- **EXERCISE REQUIREMENTS**: A single number is the answer: how many lines of the data hold "square"?
[Start of section]
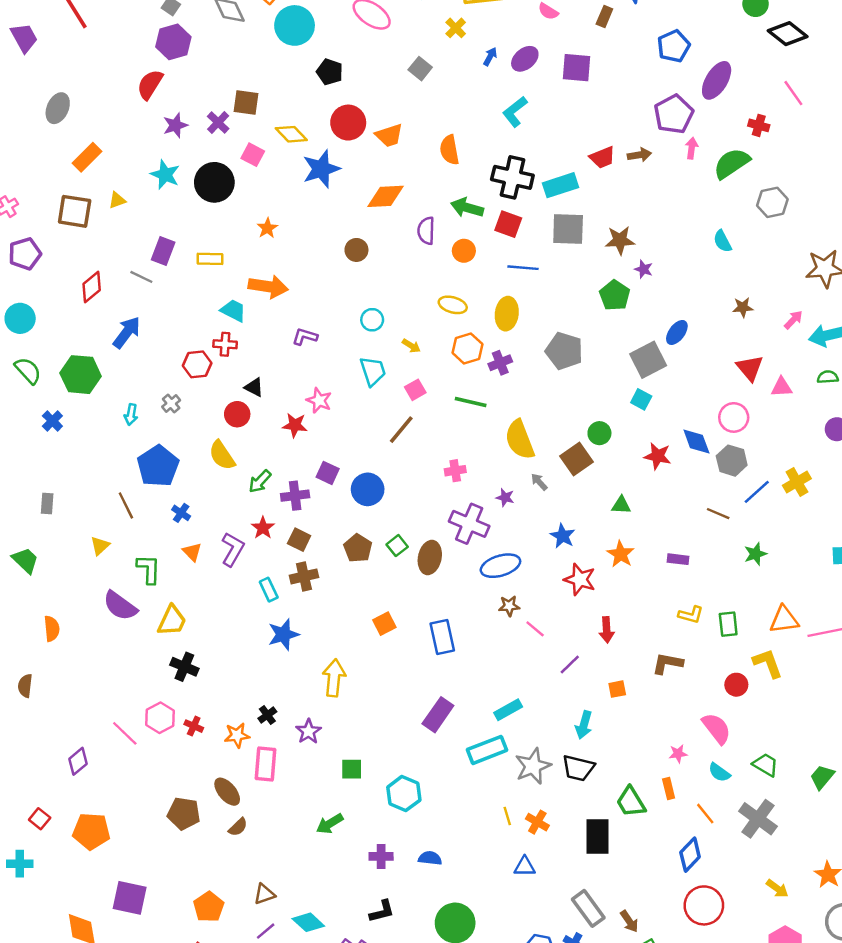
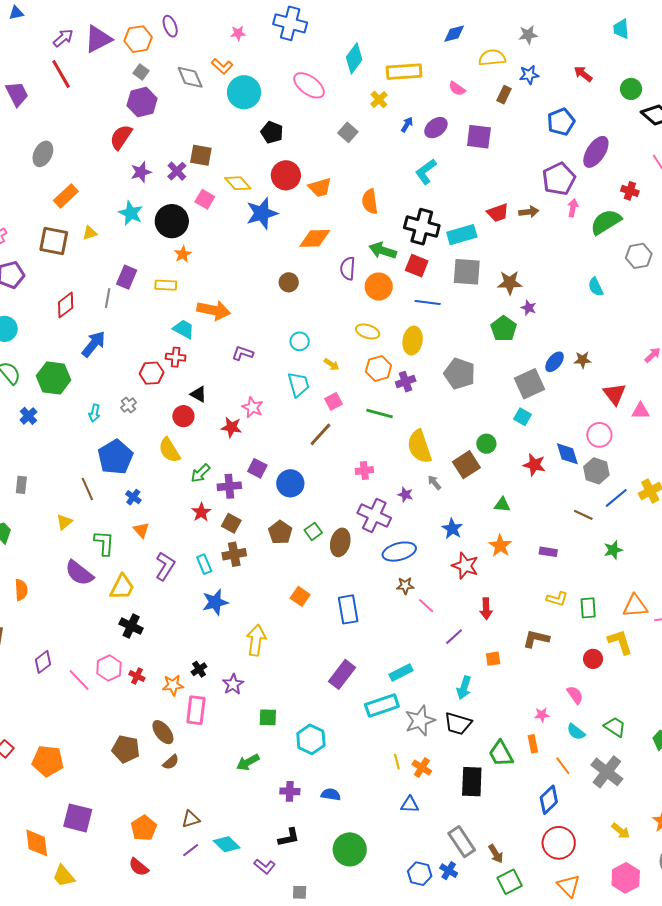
orange star: (267, 228) -> (183, 254), moved
orange circle: (464, 251) -> (379, 287), size x1.4
gray line: (141, 277) -> (108, 298), turned 72
brown star: (743, 307) -> (583, 360), moved
purple L-shape: (233, 549) -> (165, 566), moved
orange square: (384, 624) -> (300, 596), turned -30
pink semicircle: (716, 728) -> (575, 695), size x0.7
purple diamond: (78, 761) -> (43, 662), moved

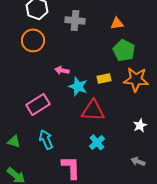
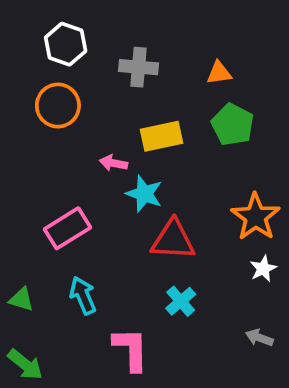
yellow rectangle: (104, 78) -> (162, 136), moved, size x1.5
orange star: (136, 79) -> (256, 217), moved, turned 30

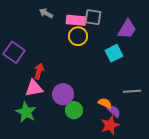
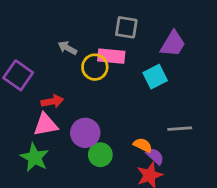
gray arrow: (46, 13) -> (67, 48), moved
pink rectangle: (76, 20) -> (111, 56), moved
yellow circle: (78, 36) -> (95, 67), moved
red arrow: (39, 71) -> (52, 101), turned 63

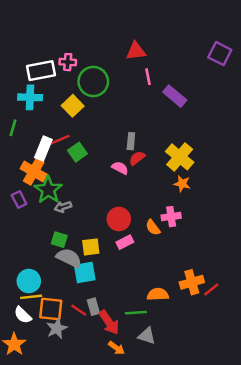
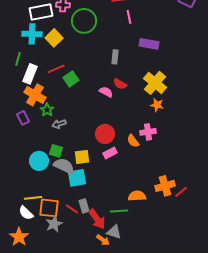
purple rectangle: (175, 96) -> (149, 44), moved, turned -30
yellow square: (73, 106) -> (54, 38), moved
gray rectangle: (131, 141) -> (115, 57), moved
white rectangle: (43, 148) -> (30, 74), moved
red semicircle: (137, 158) -> (120, 84), turned -112
green star: (48, 190) -> (47, 110), size x0.6
cyan circle: (29, 281) -> (39, 161), moved
gray triangle: (147, 336) -> (114, 232), moved

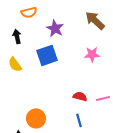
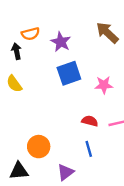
orange semicircle: (29, 12) -> (31, 34), moved
pink star: (92, 54) -> (104, 85), moved
blue square: (47, 55) -> (69, 73), moved

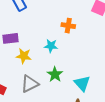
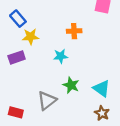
yellow star: (24, 56) -> (31, 37), moved

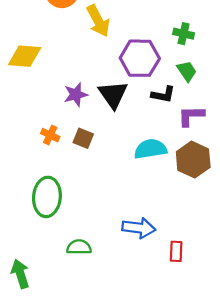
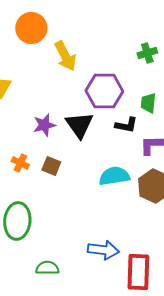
green cross: (184, 34) -> (147, 53), moved, turned -30
green trapezoid: (187, 71) -> (148, 103), turned -140
red rectangle: (176, 251) -> (138, 272), size x1.8

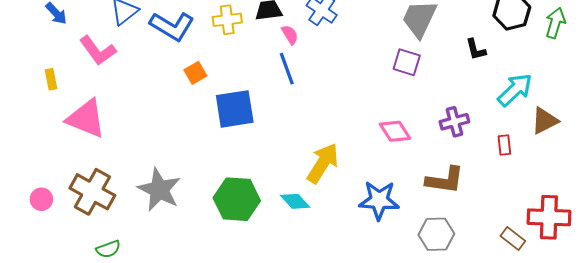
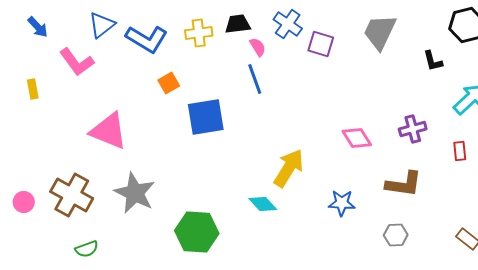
purple square: (407, 62) -> (321, 44), moved
pink triangle: (86, 119) -> (109, 131), moved
green hexagon: (237, 199) -> (197, 232), moved
blue star: (379, 200) -> (342, 203), size x0.7
gray hexagon: (436, 234) -> (396, 235), size x0.7

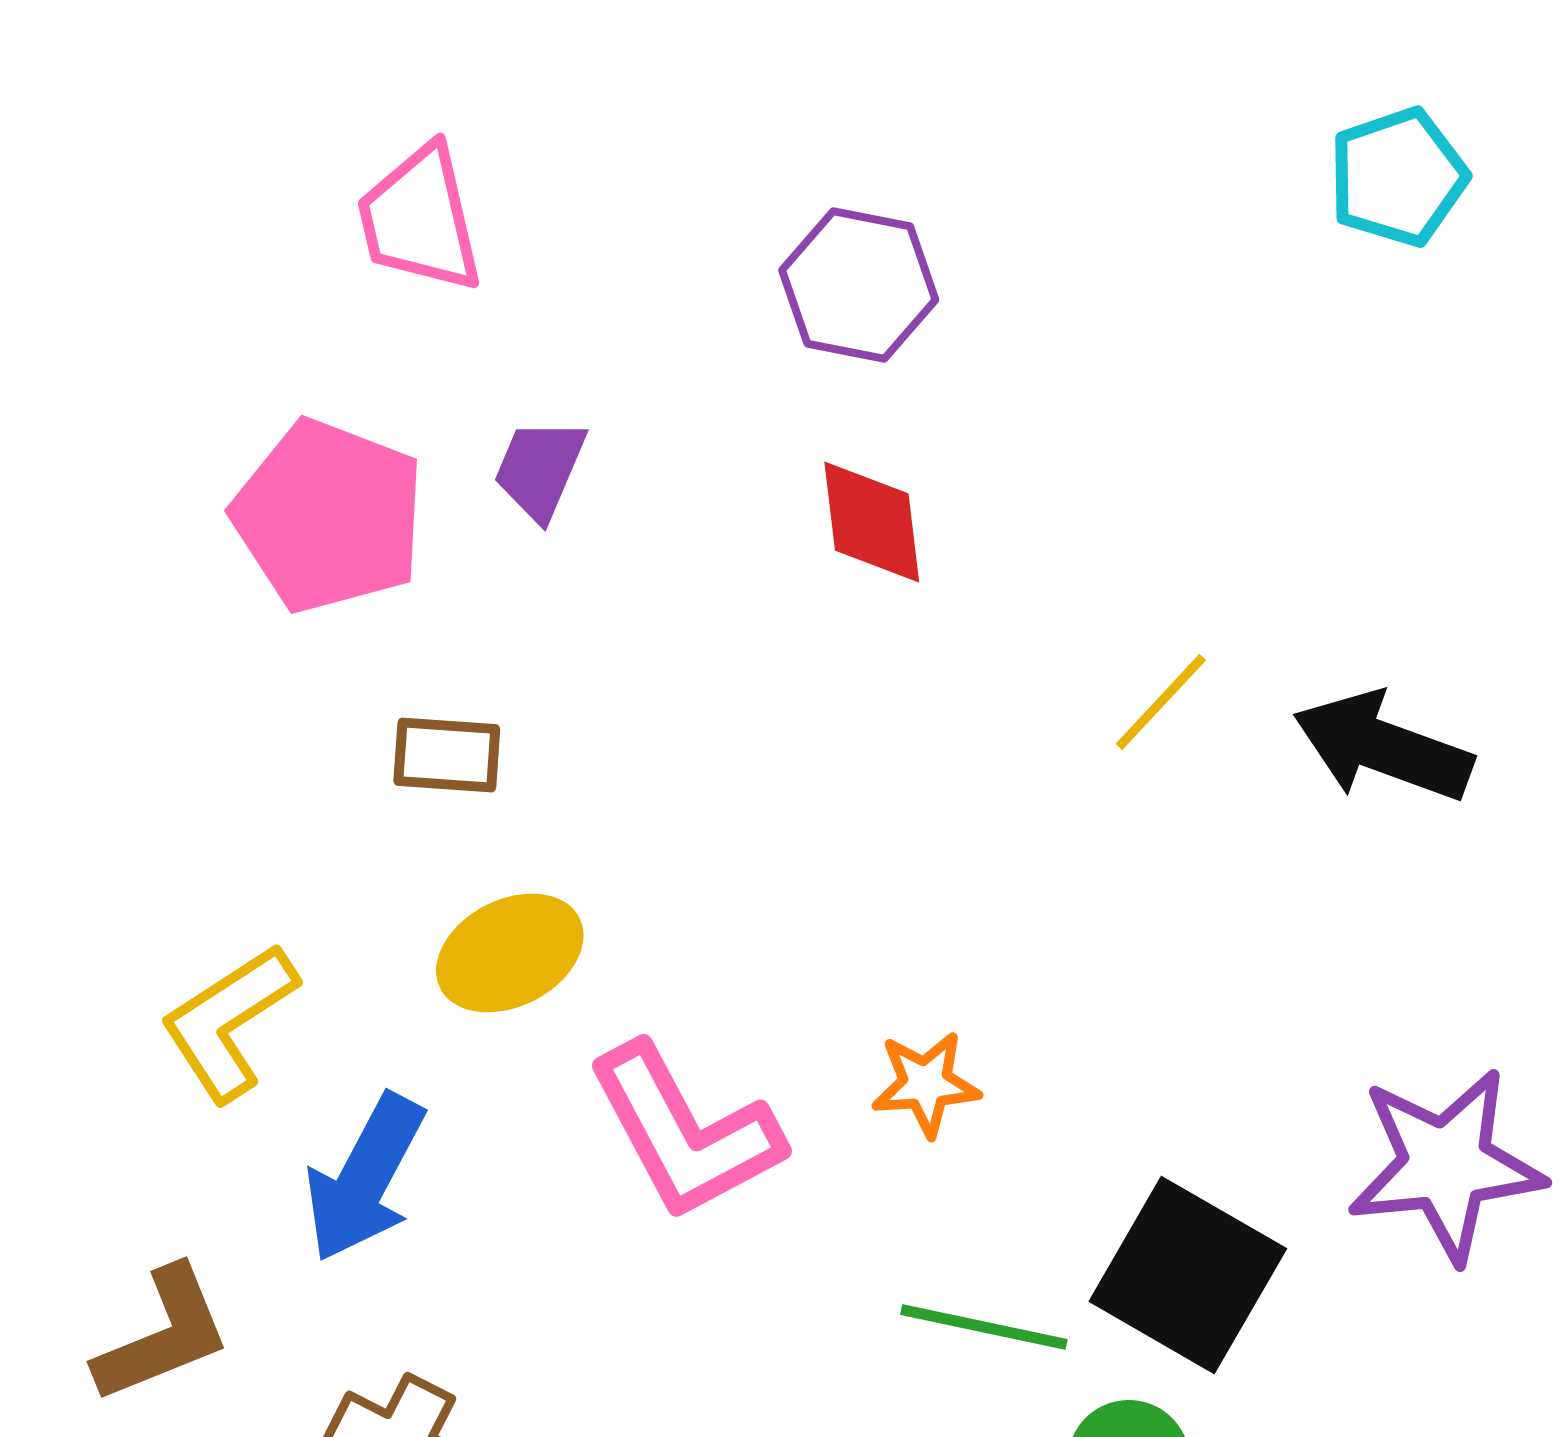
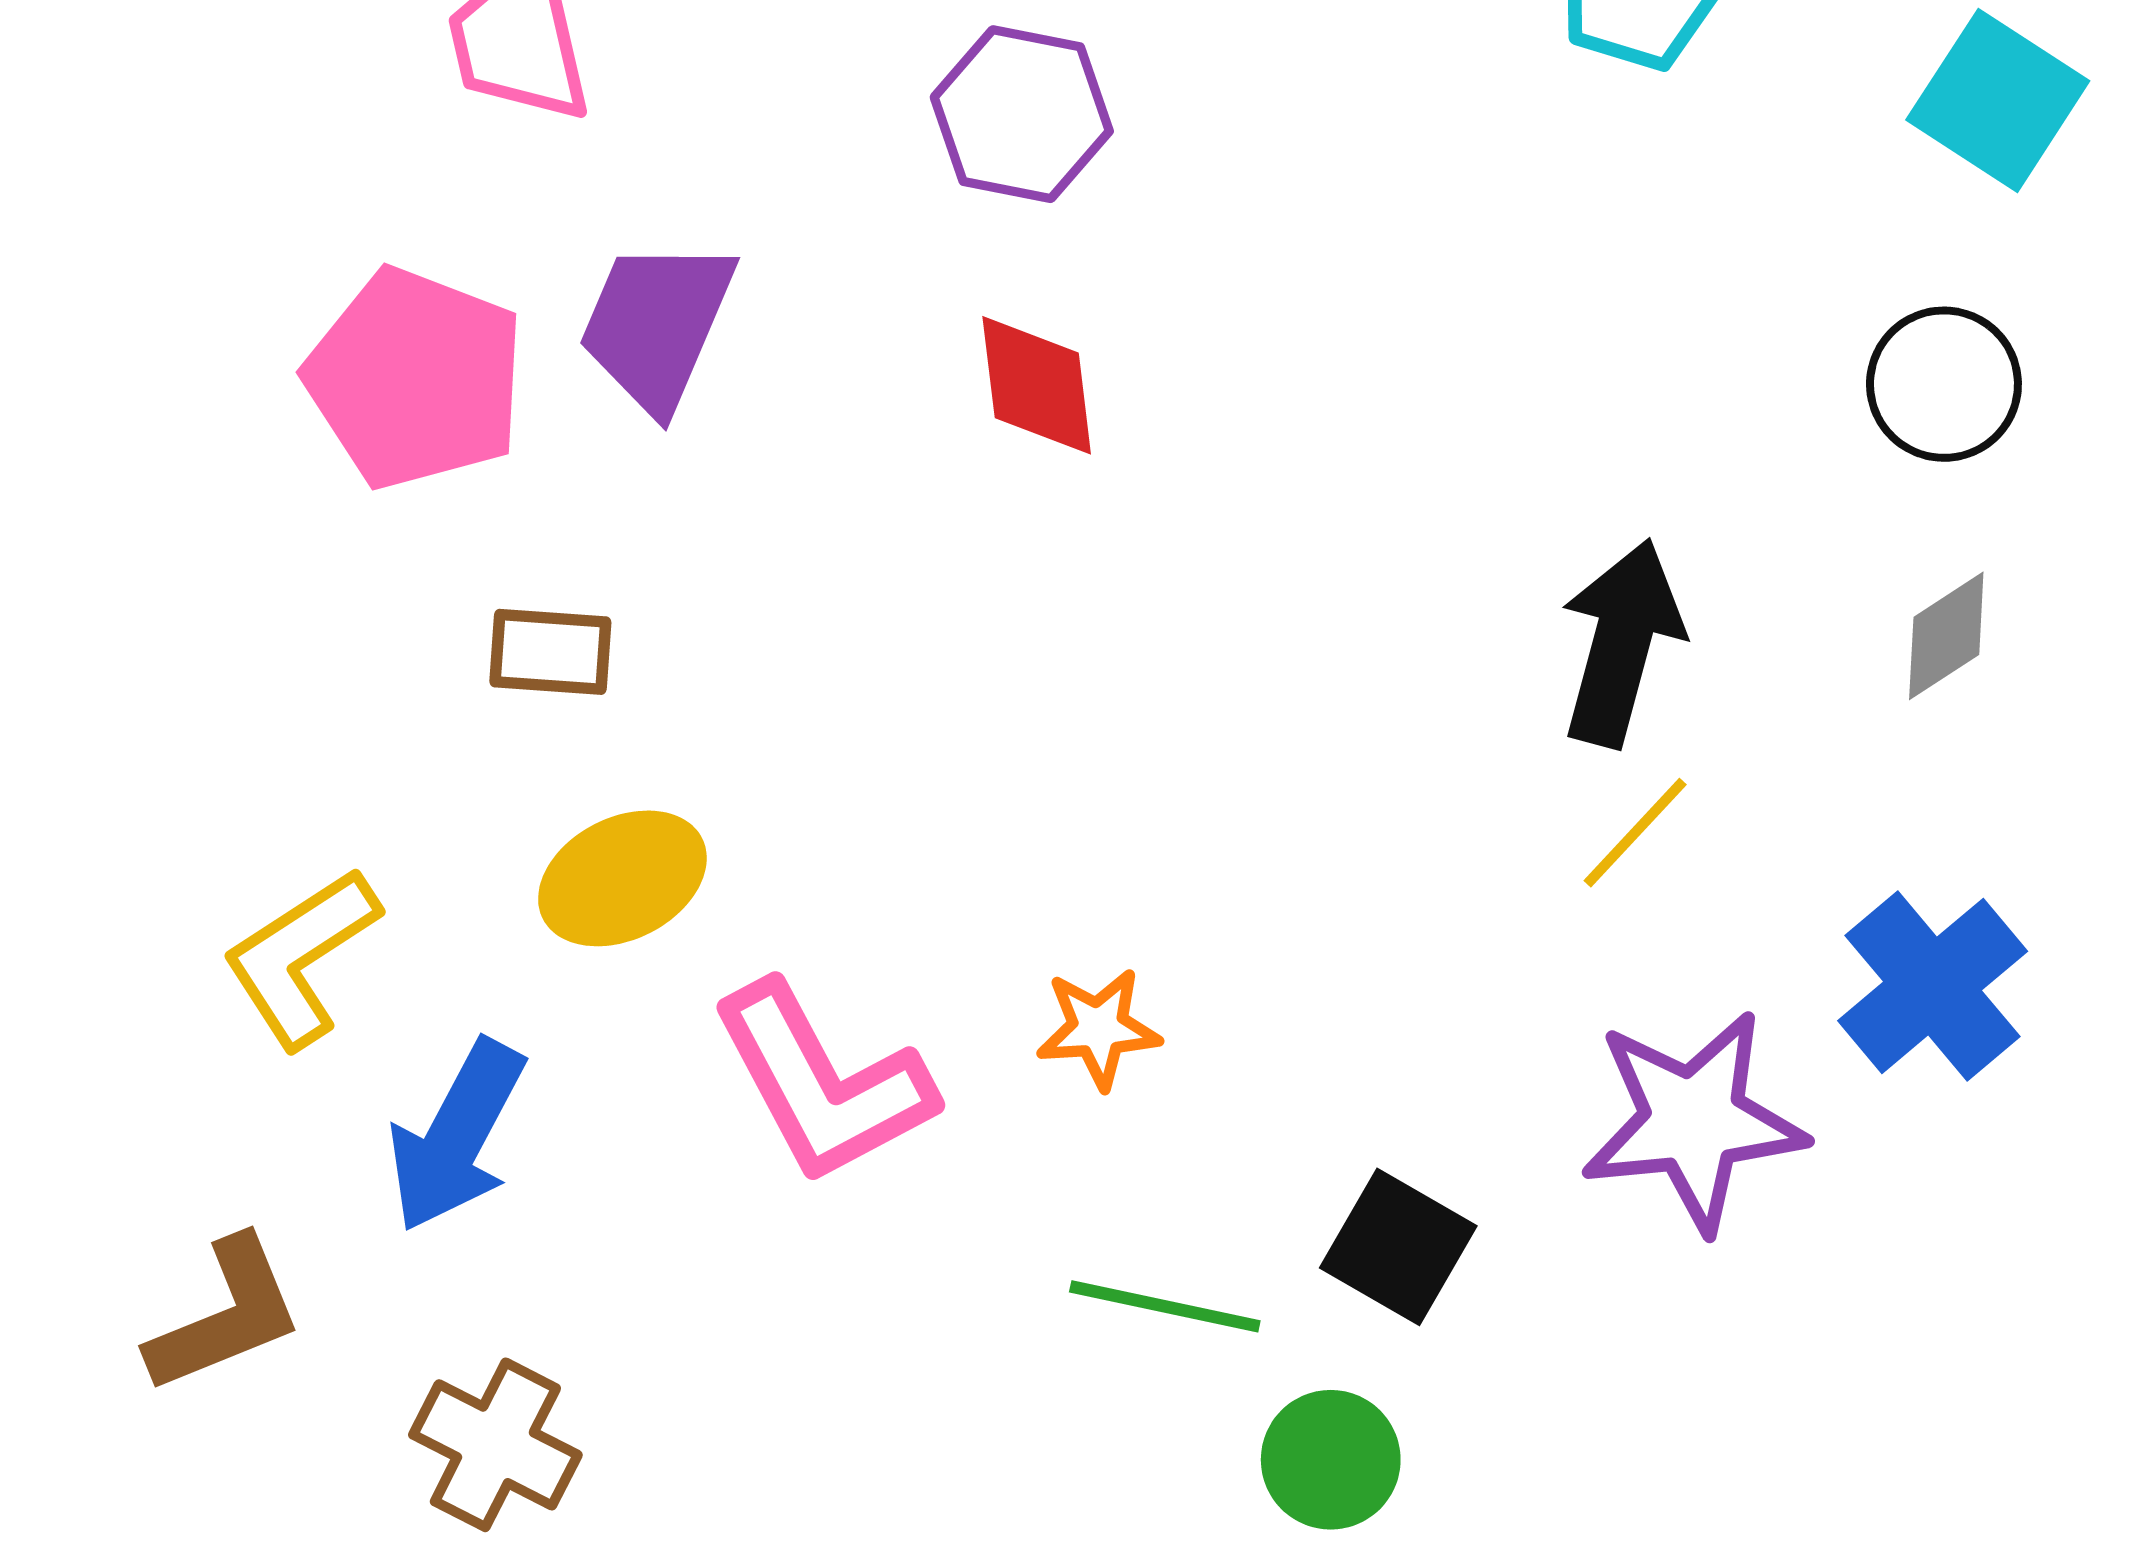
purple trapezoid: (540, 469) -> (657, 325), size x1.5
yellow line: (1161, 702) -> (1635, 833), moved
black arrow: (1383, 747) -> (1621, 643), turned 85
black square: (1188, 1275) -> (1398, 1247), size x0.7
[End of section]
- **WRITTEN ANSWER**: 5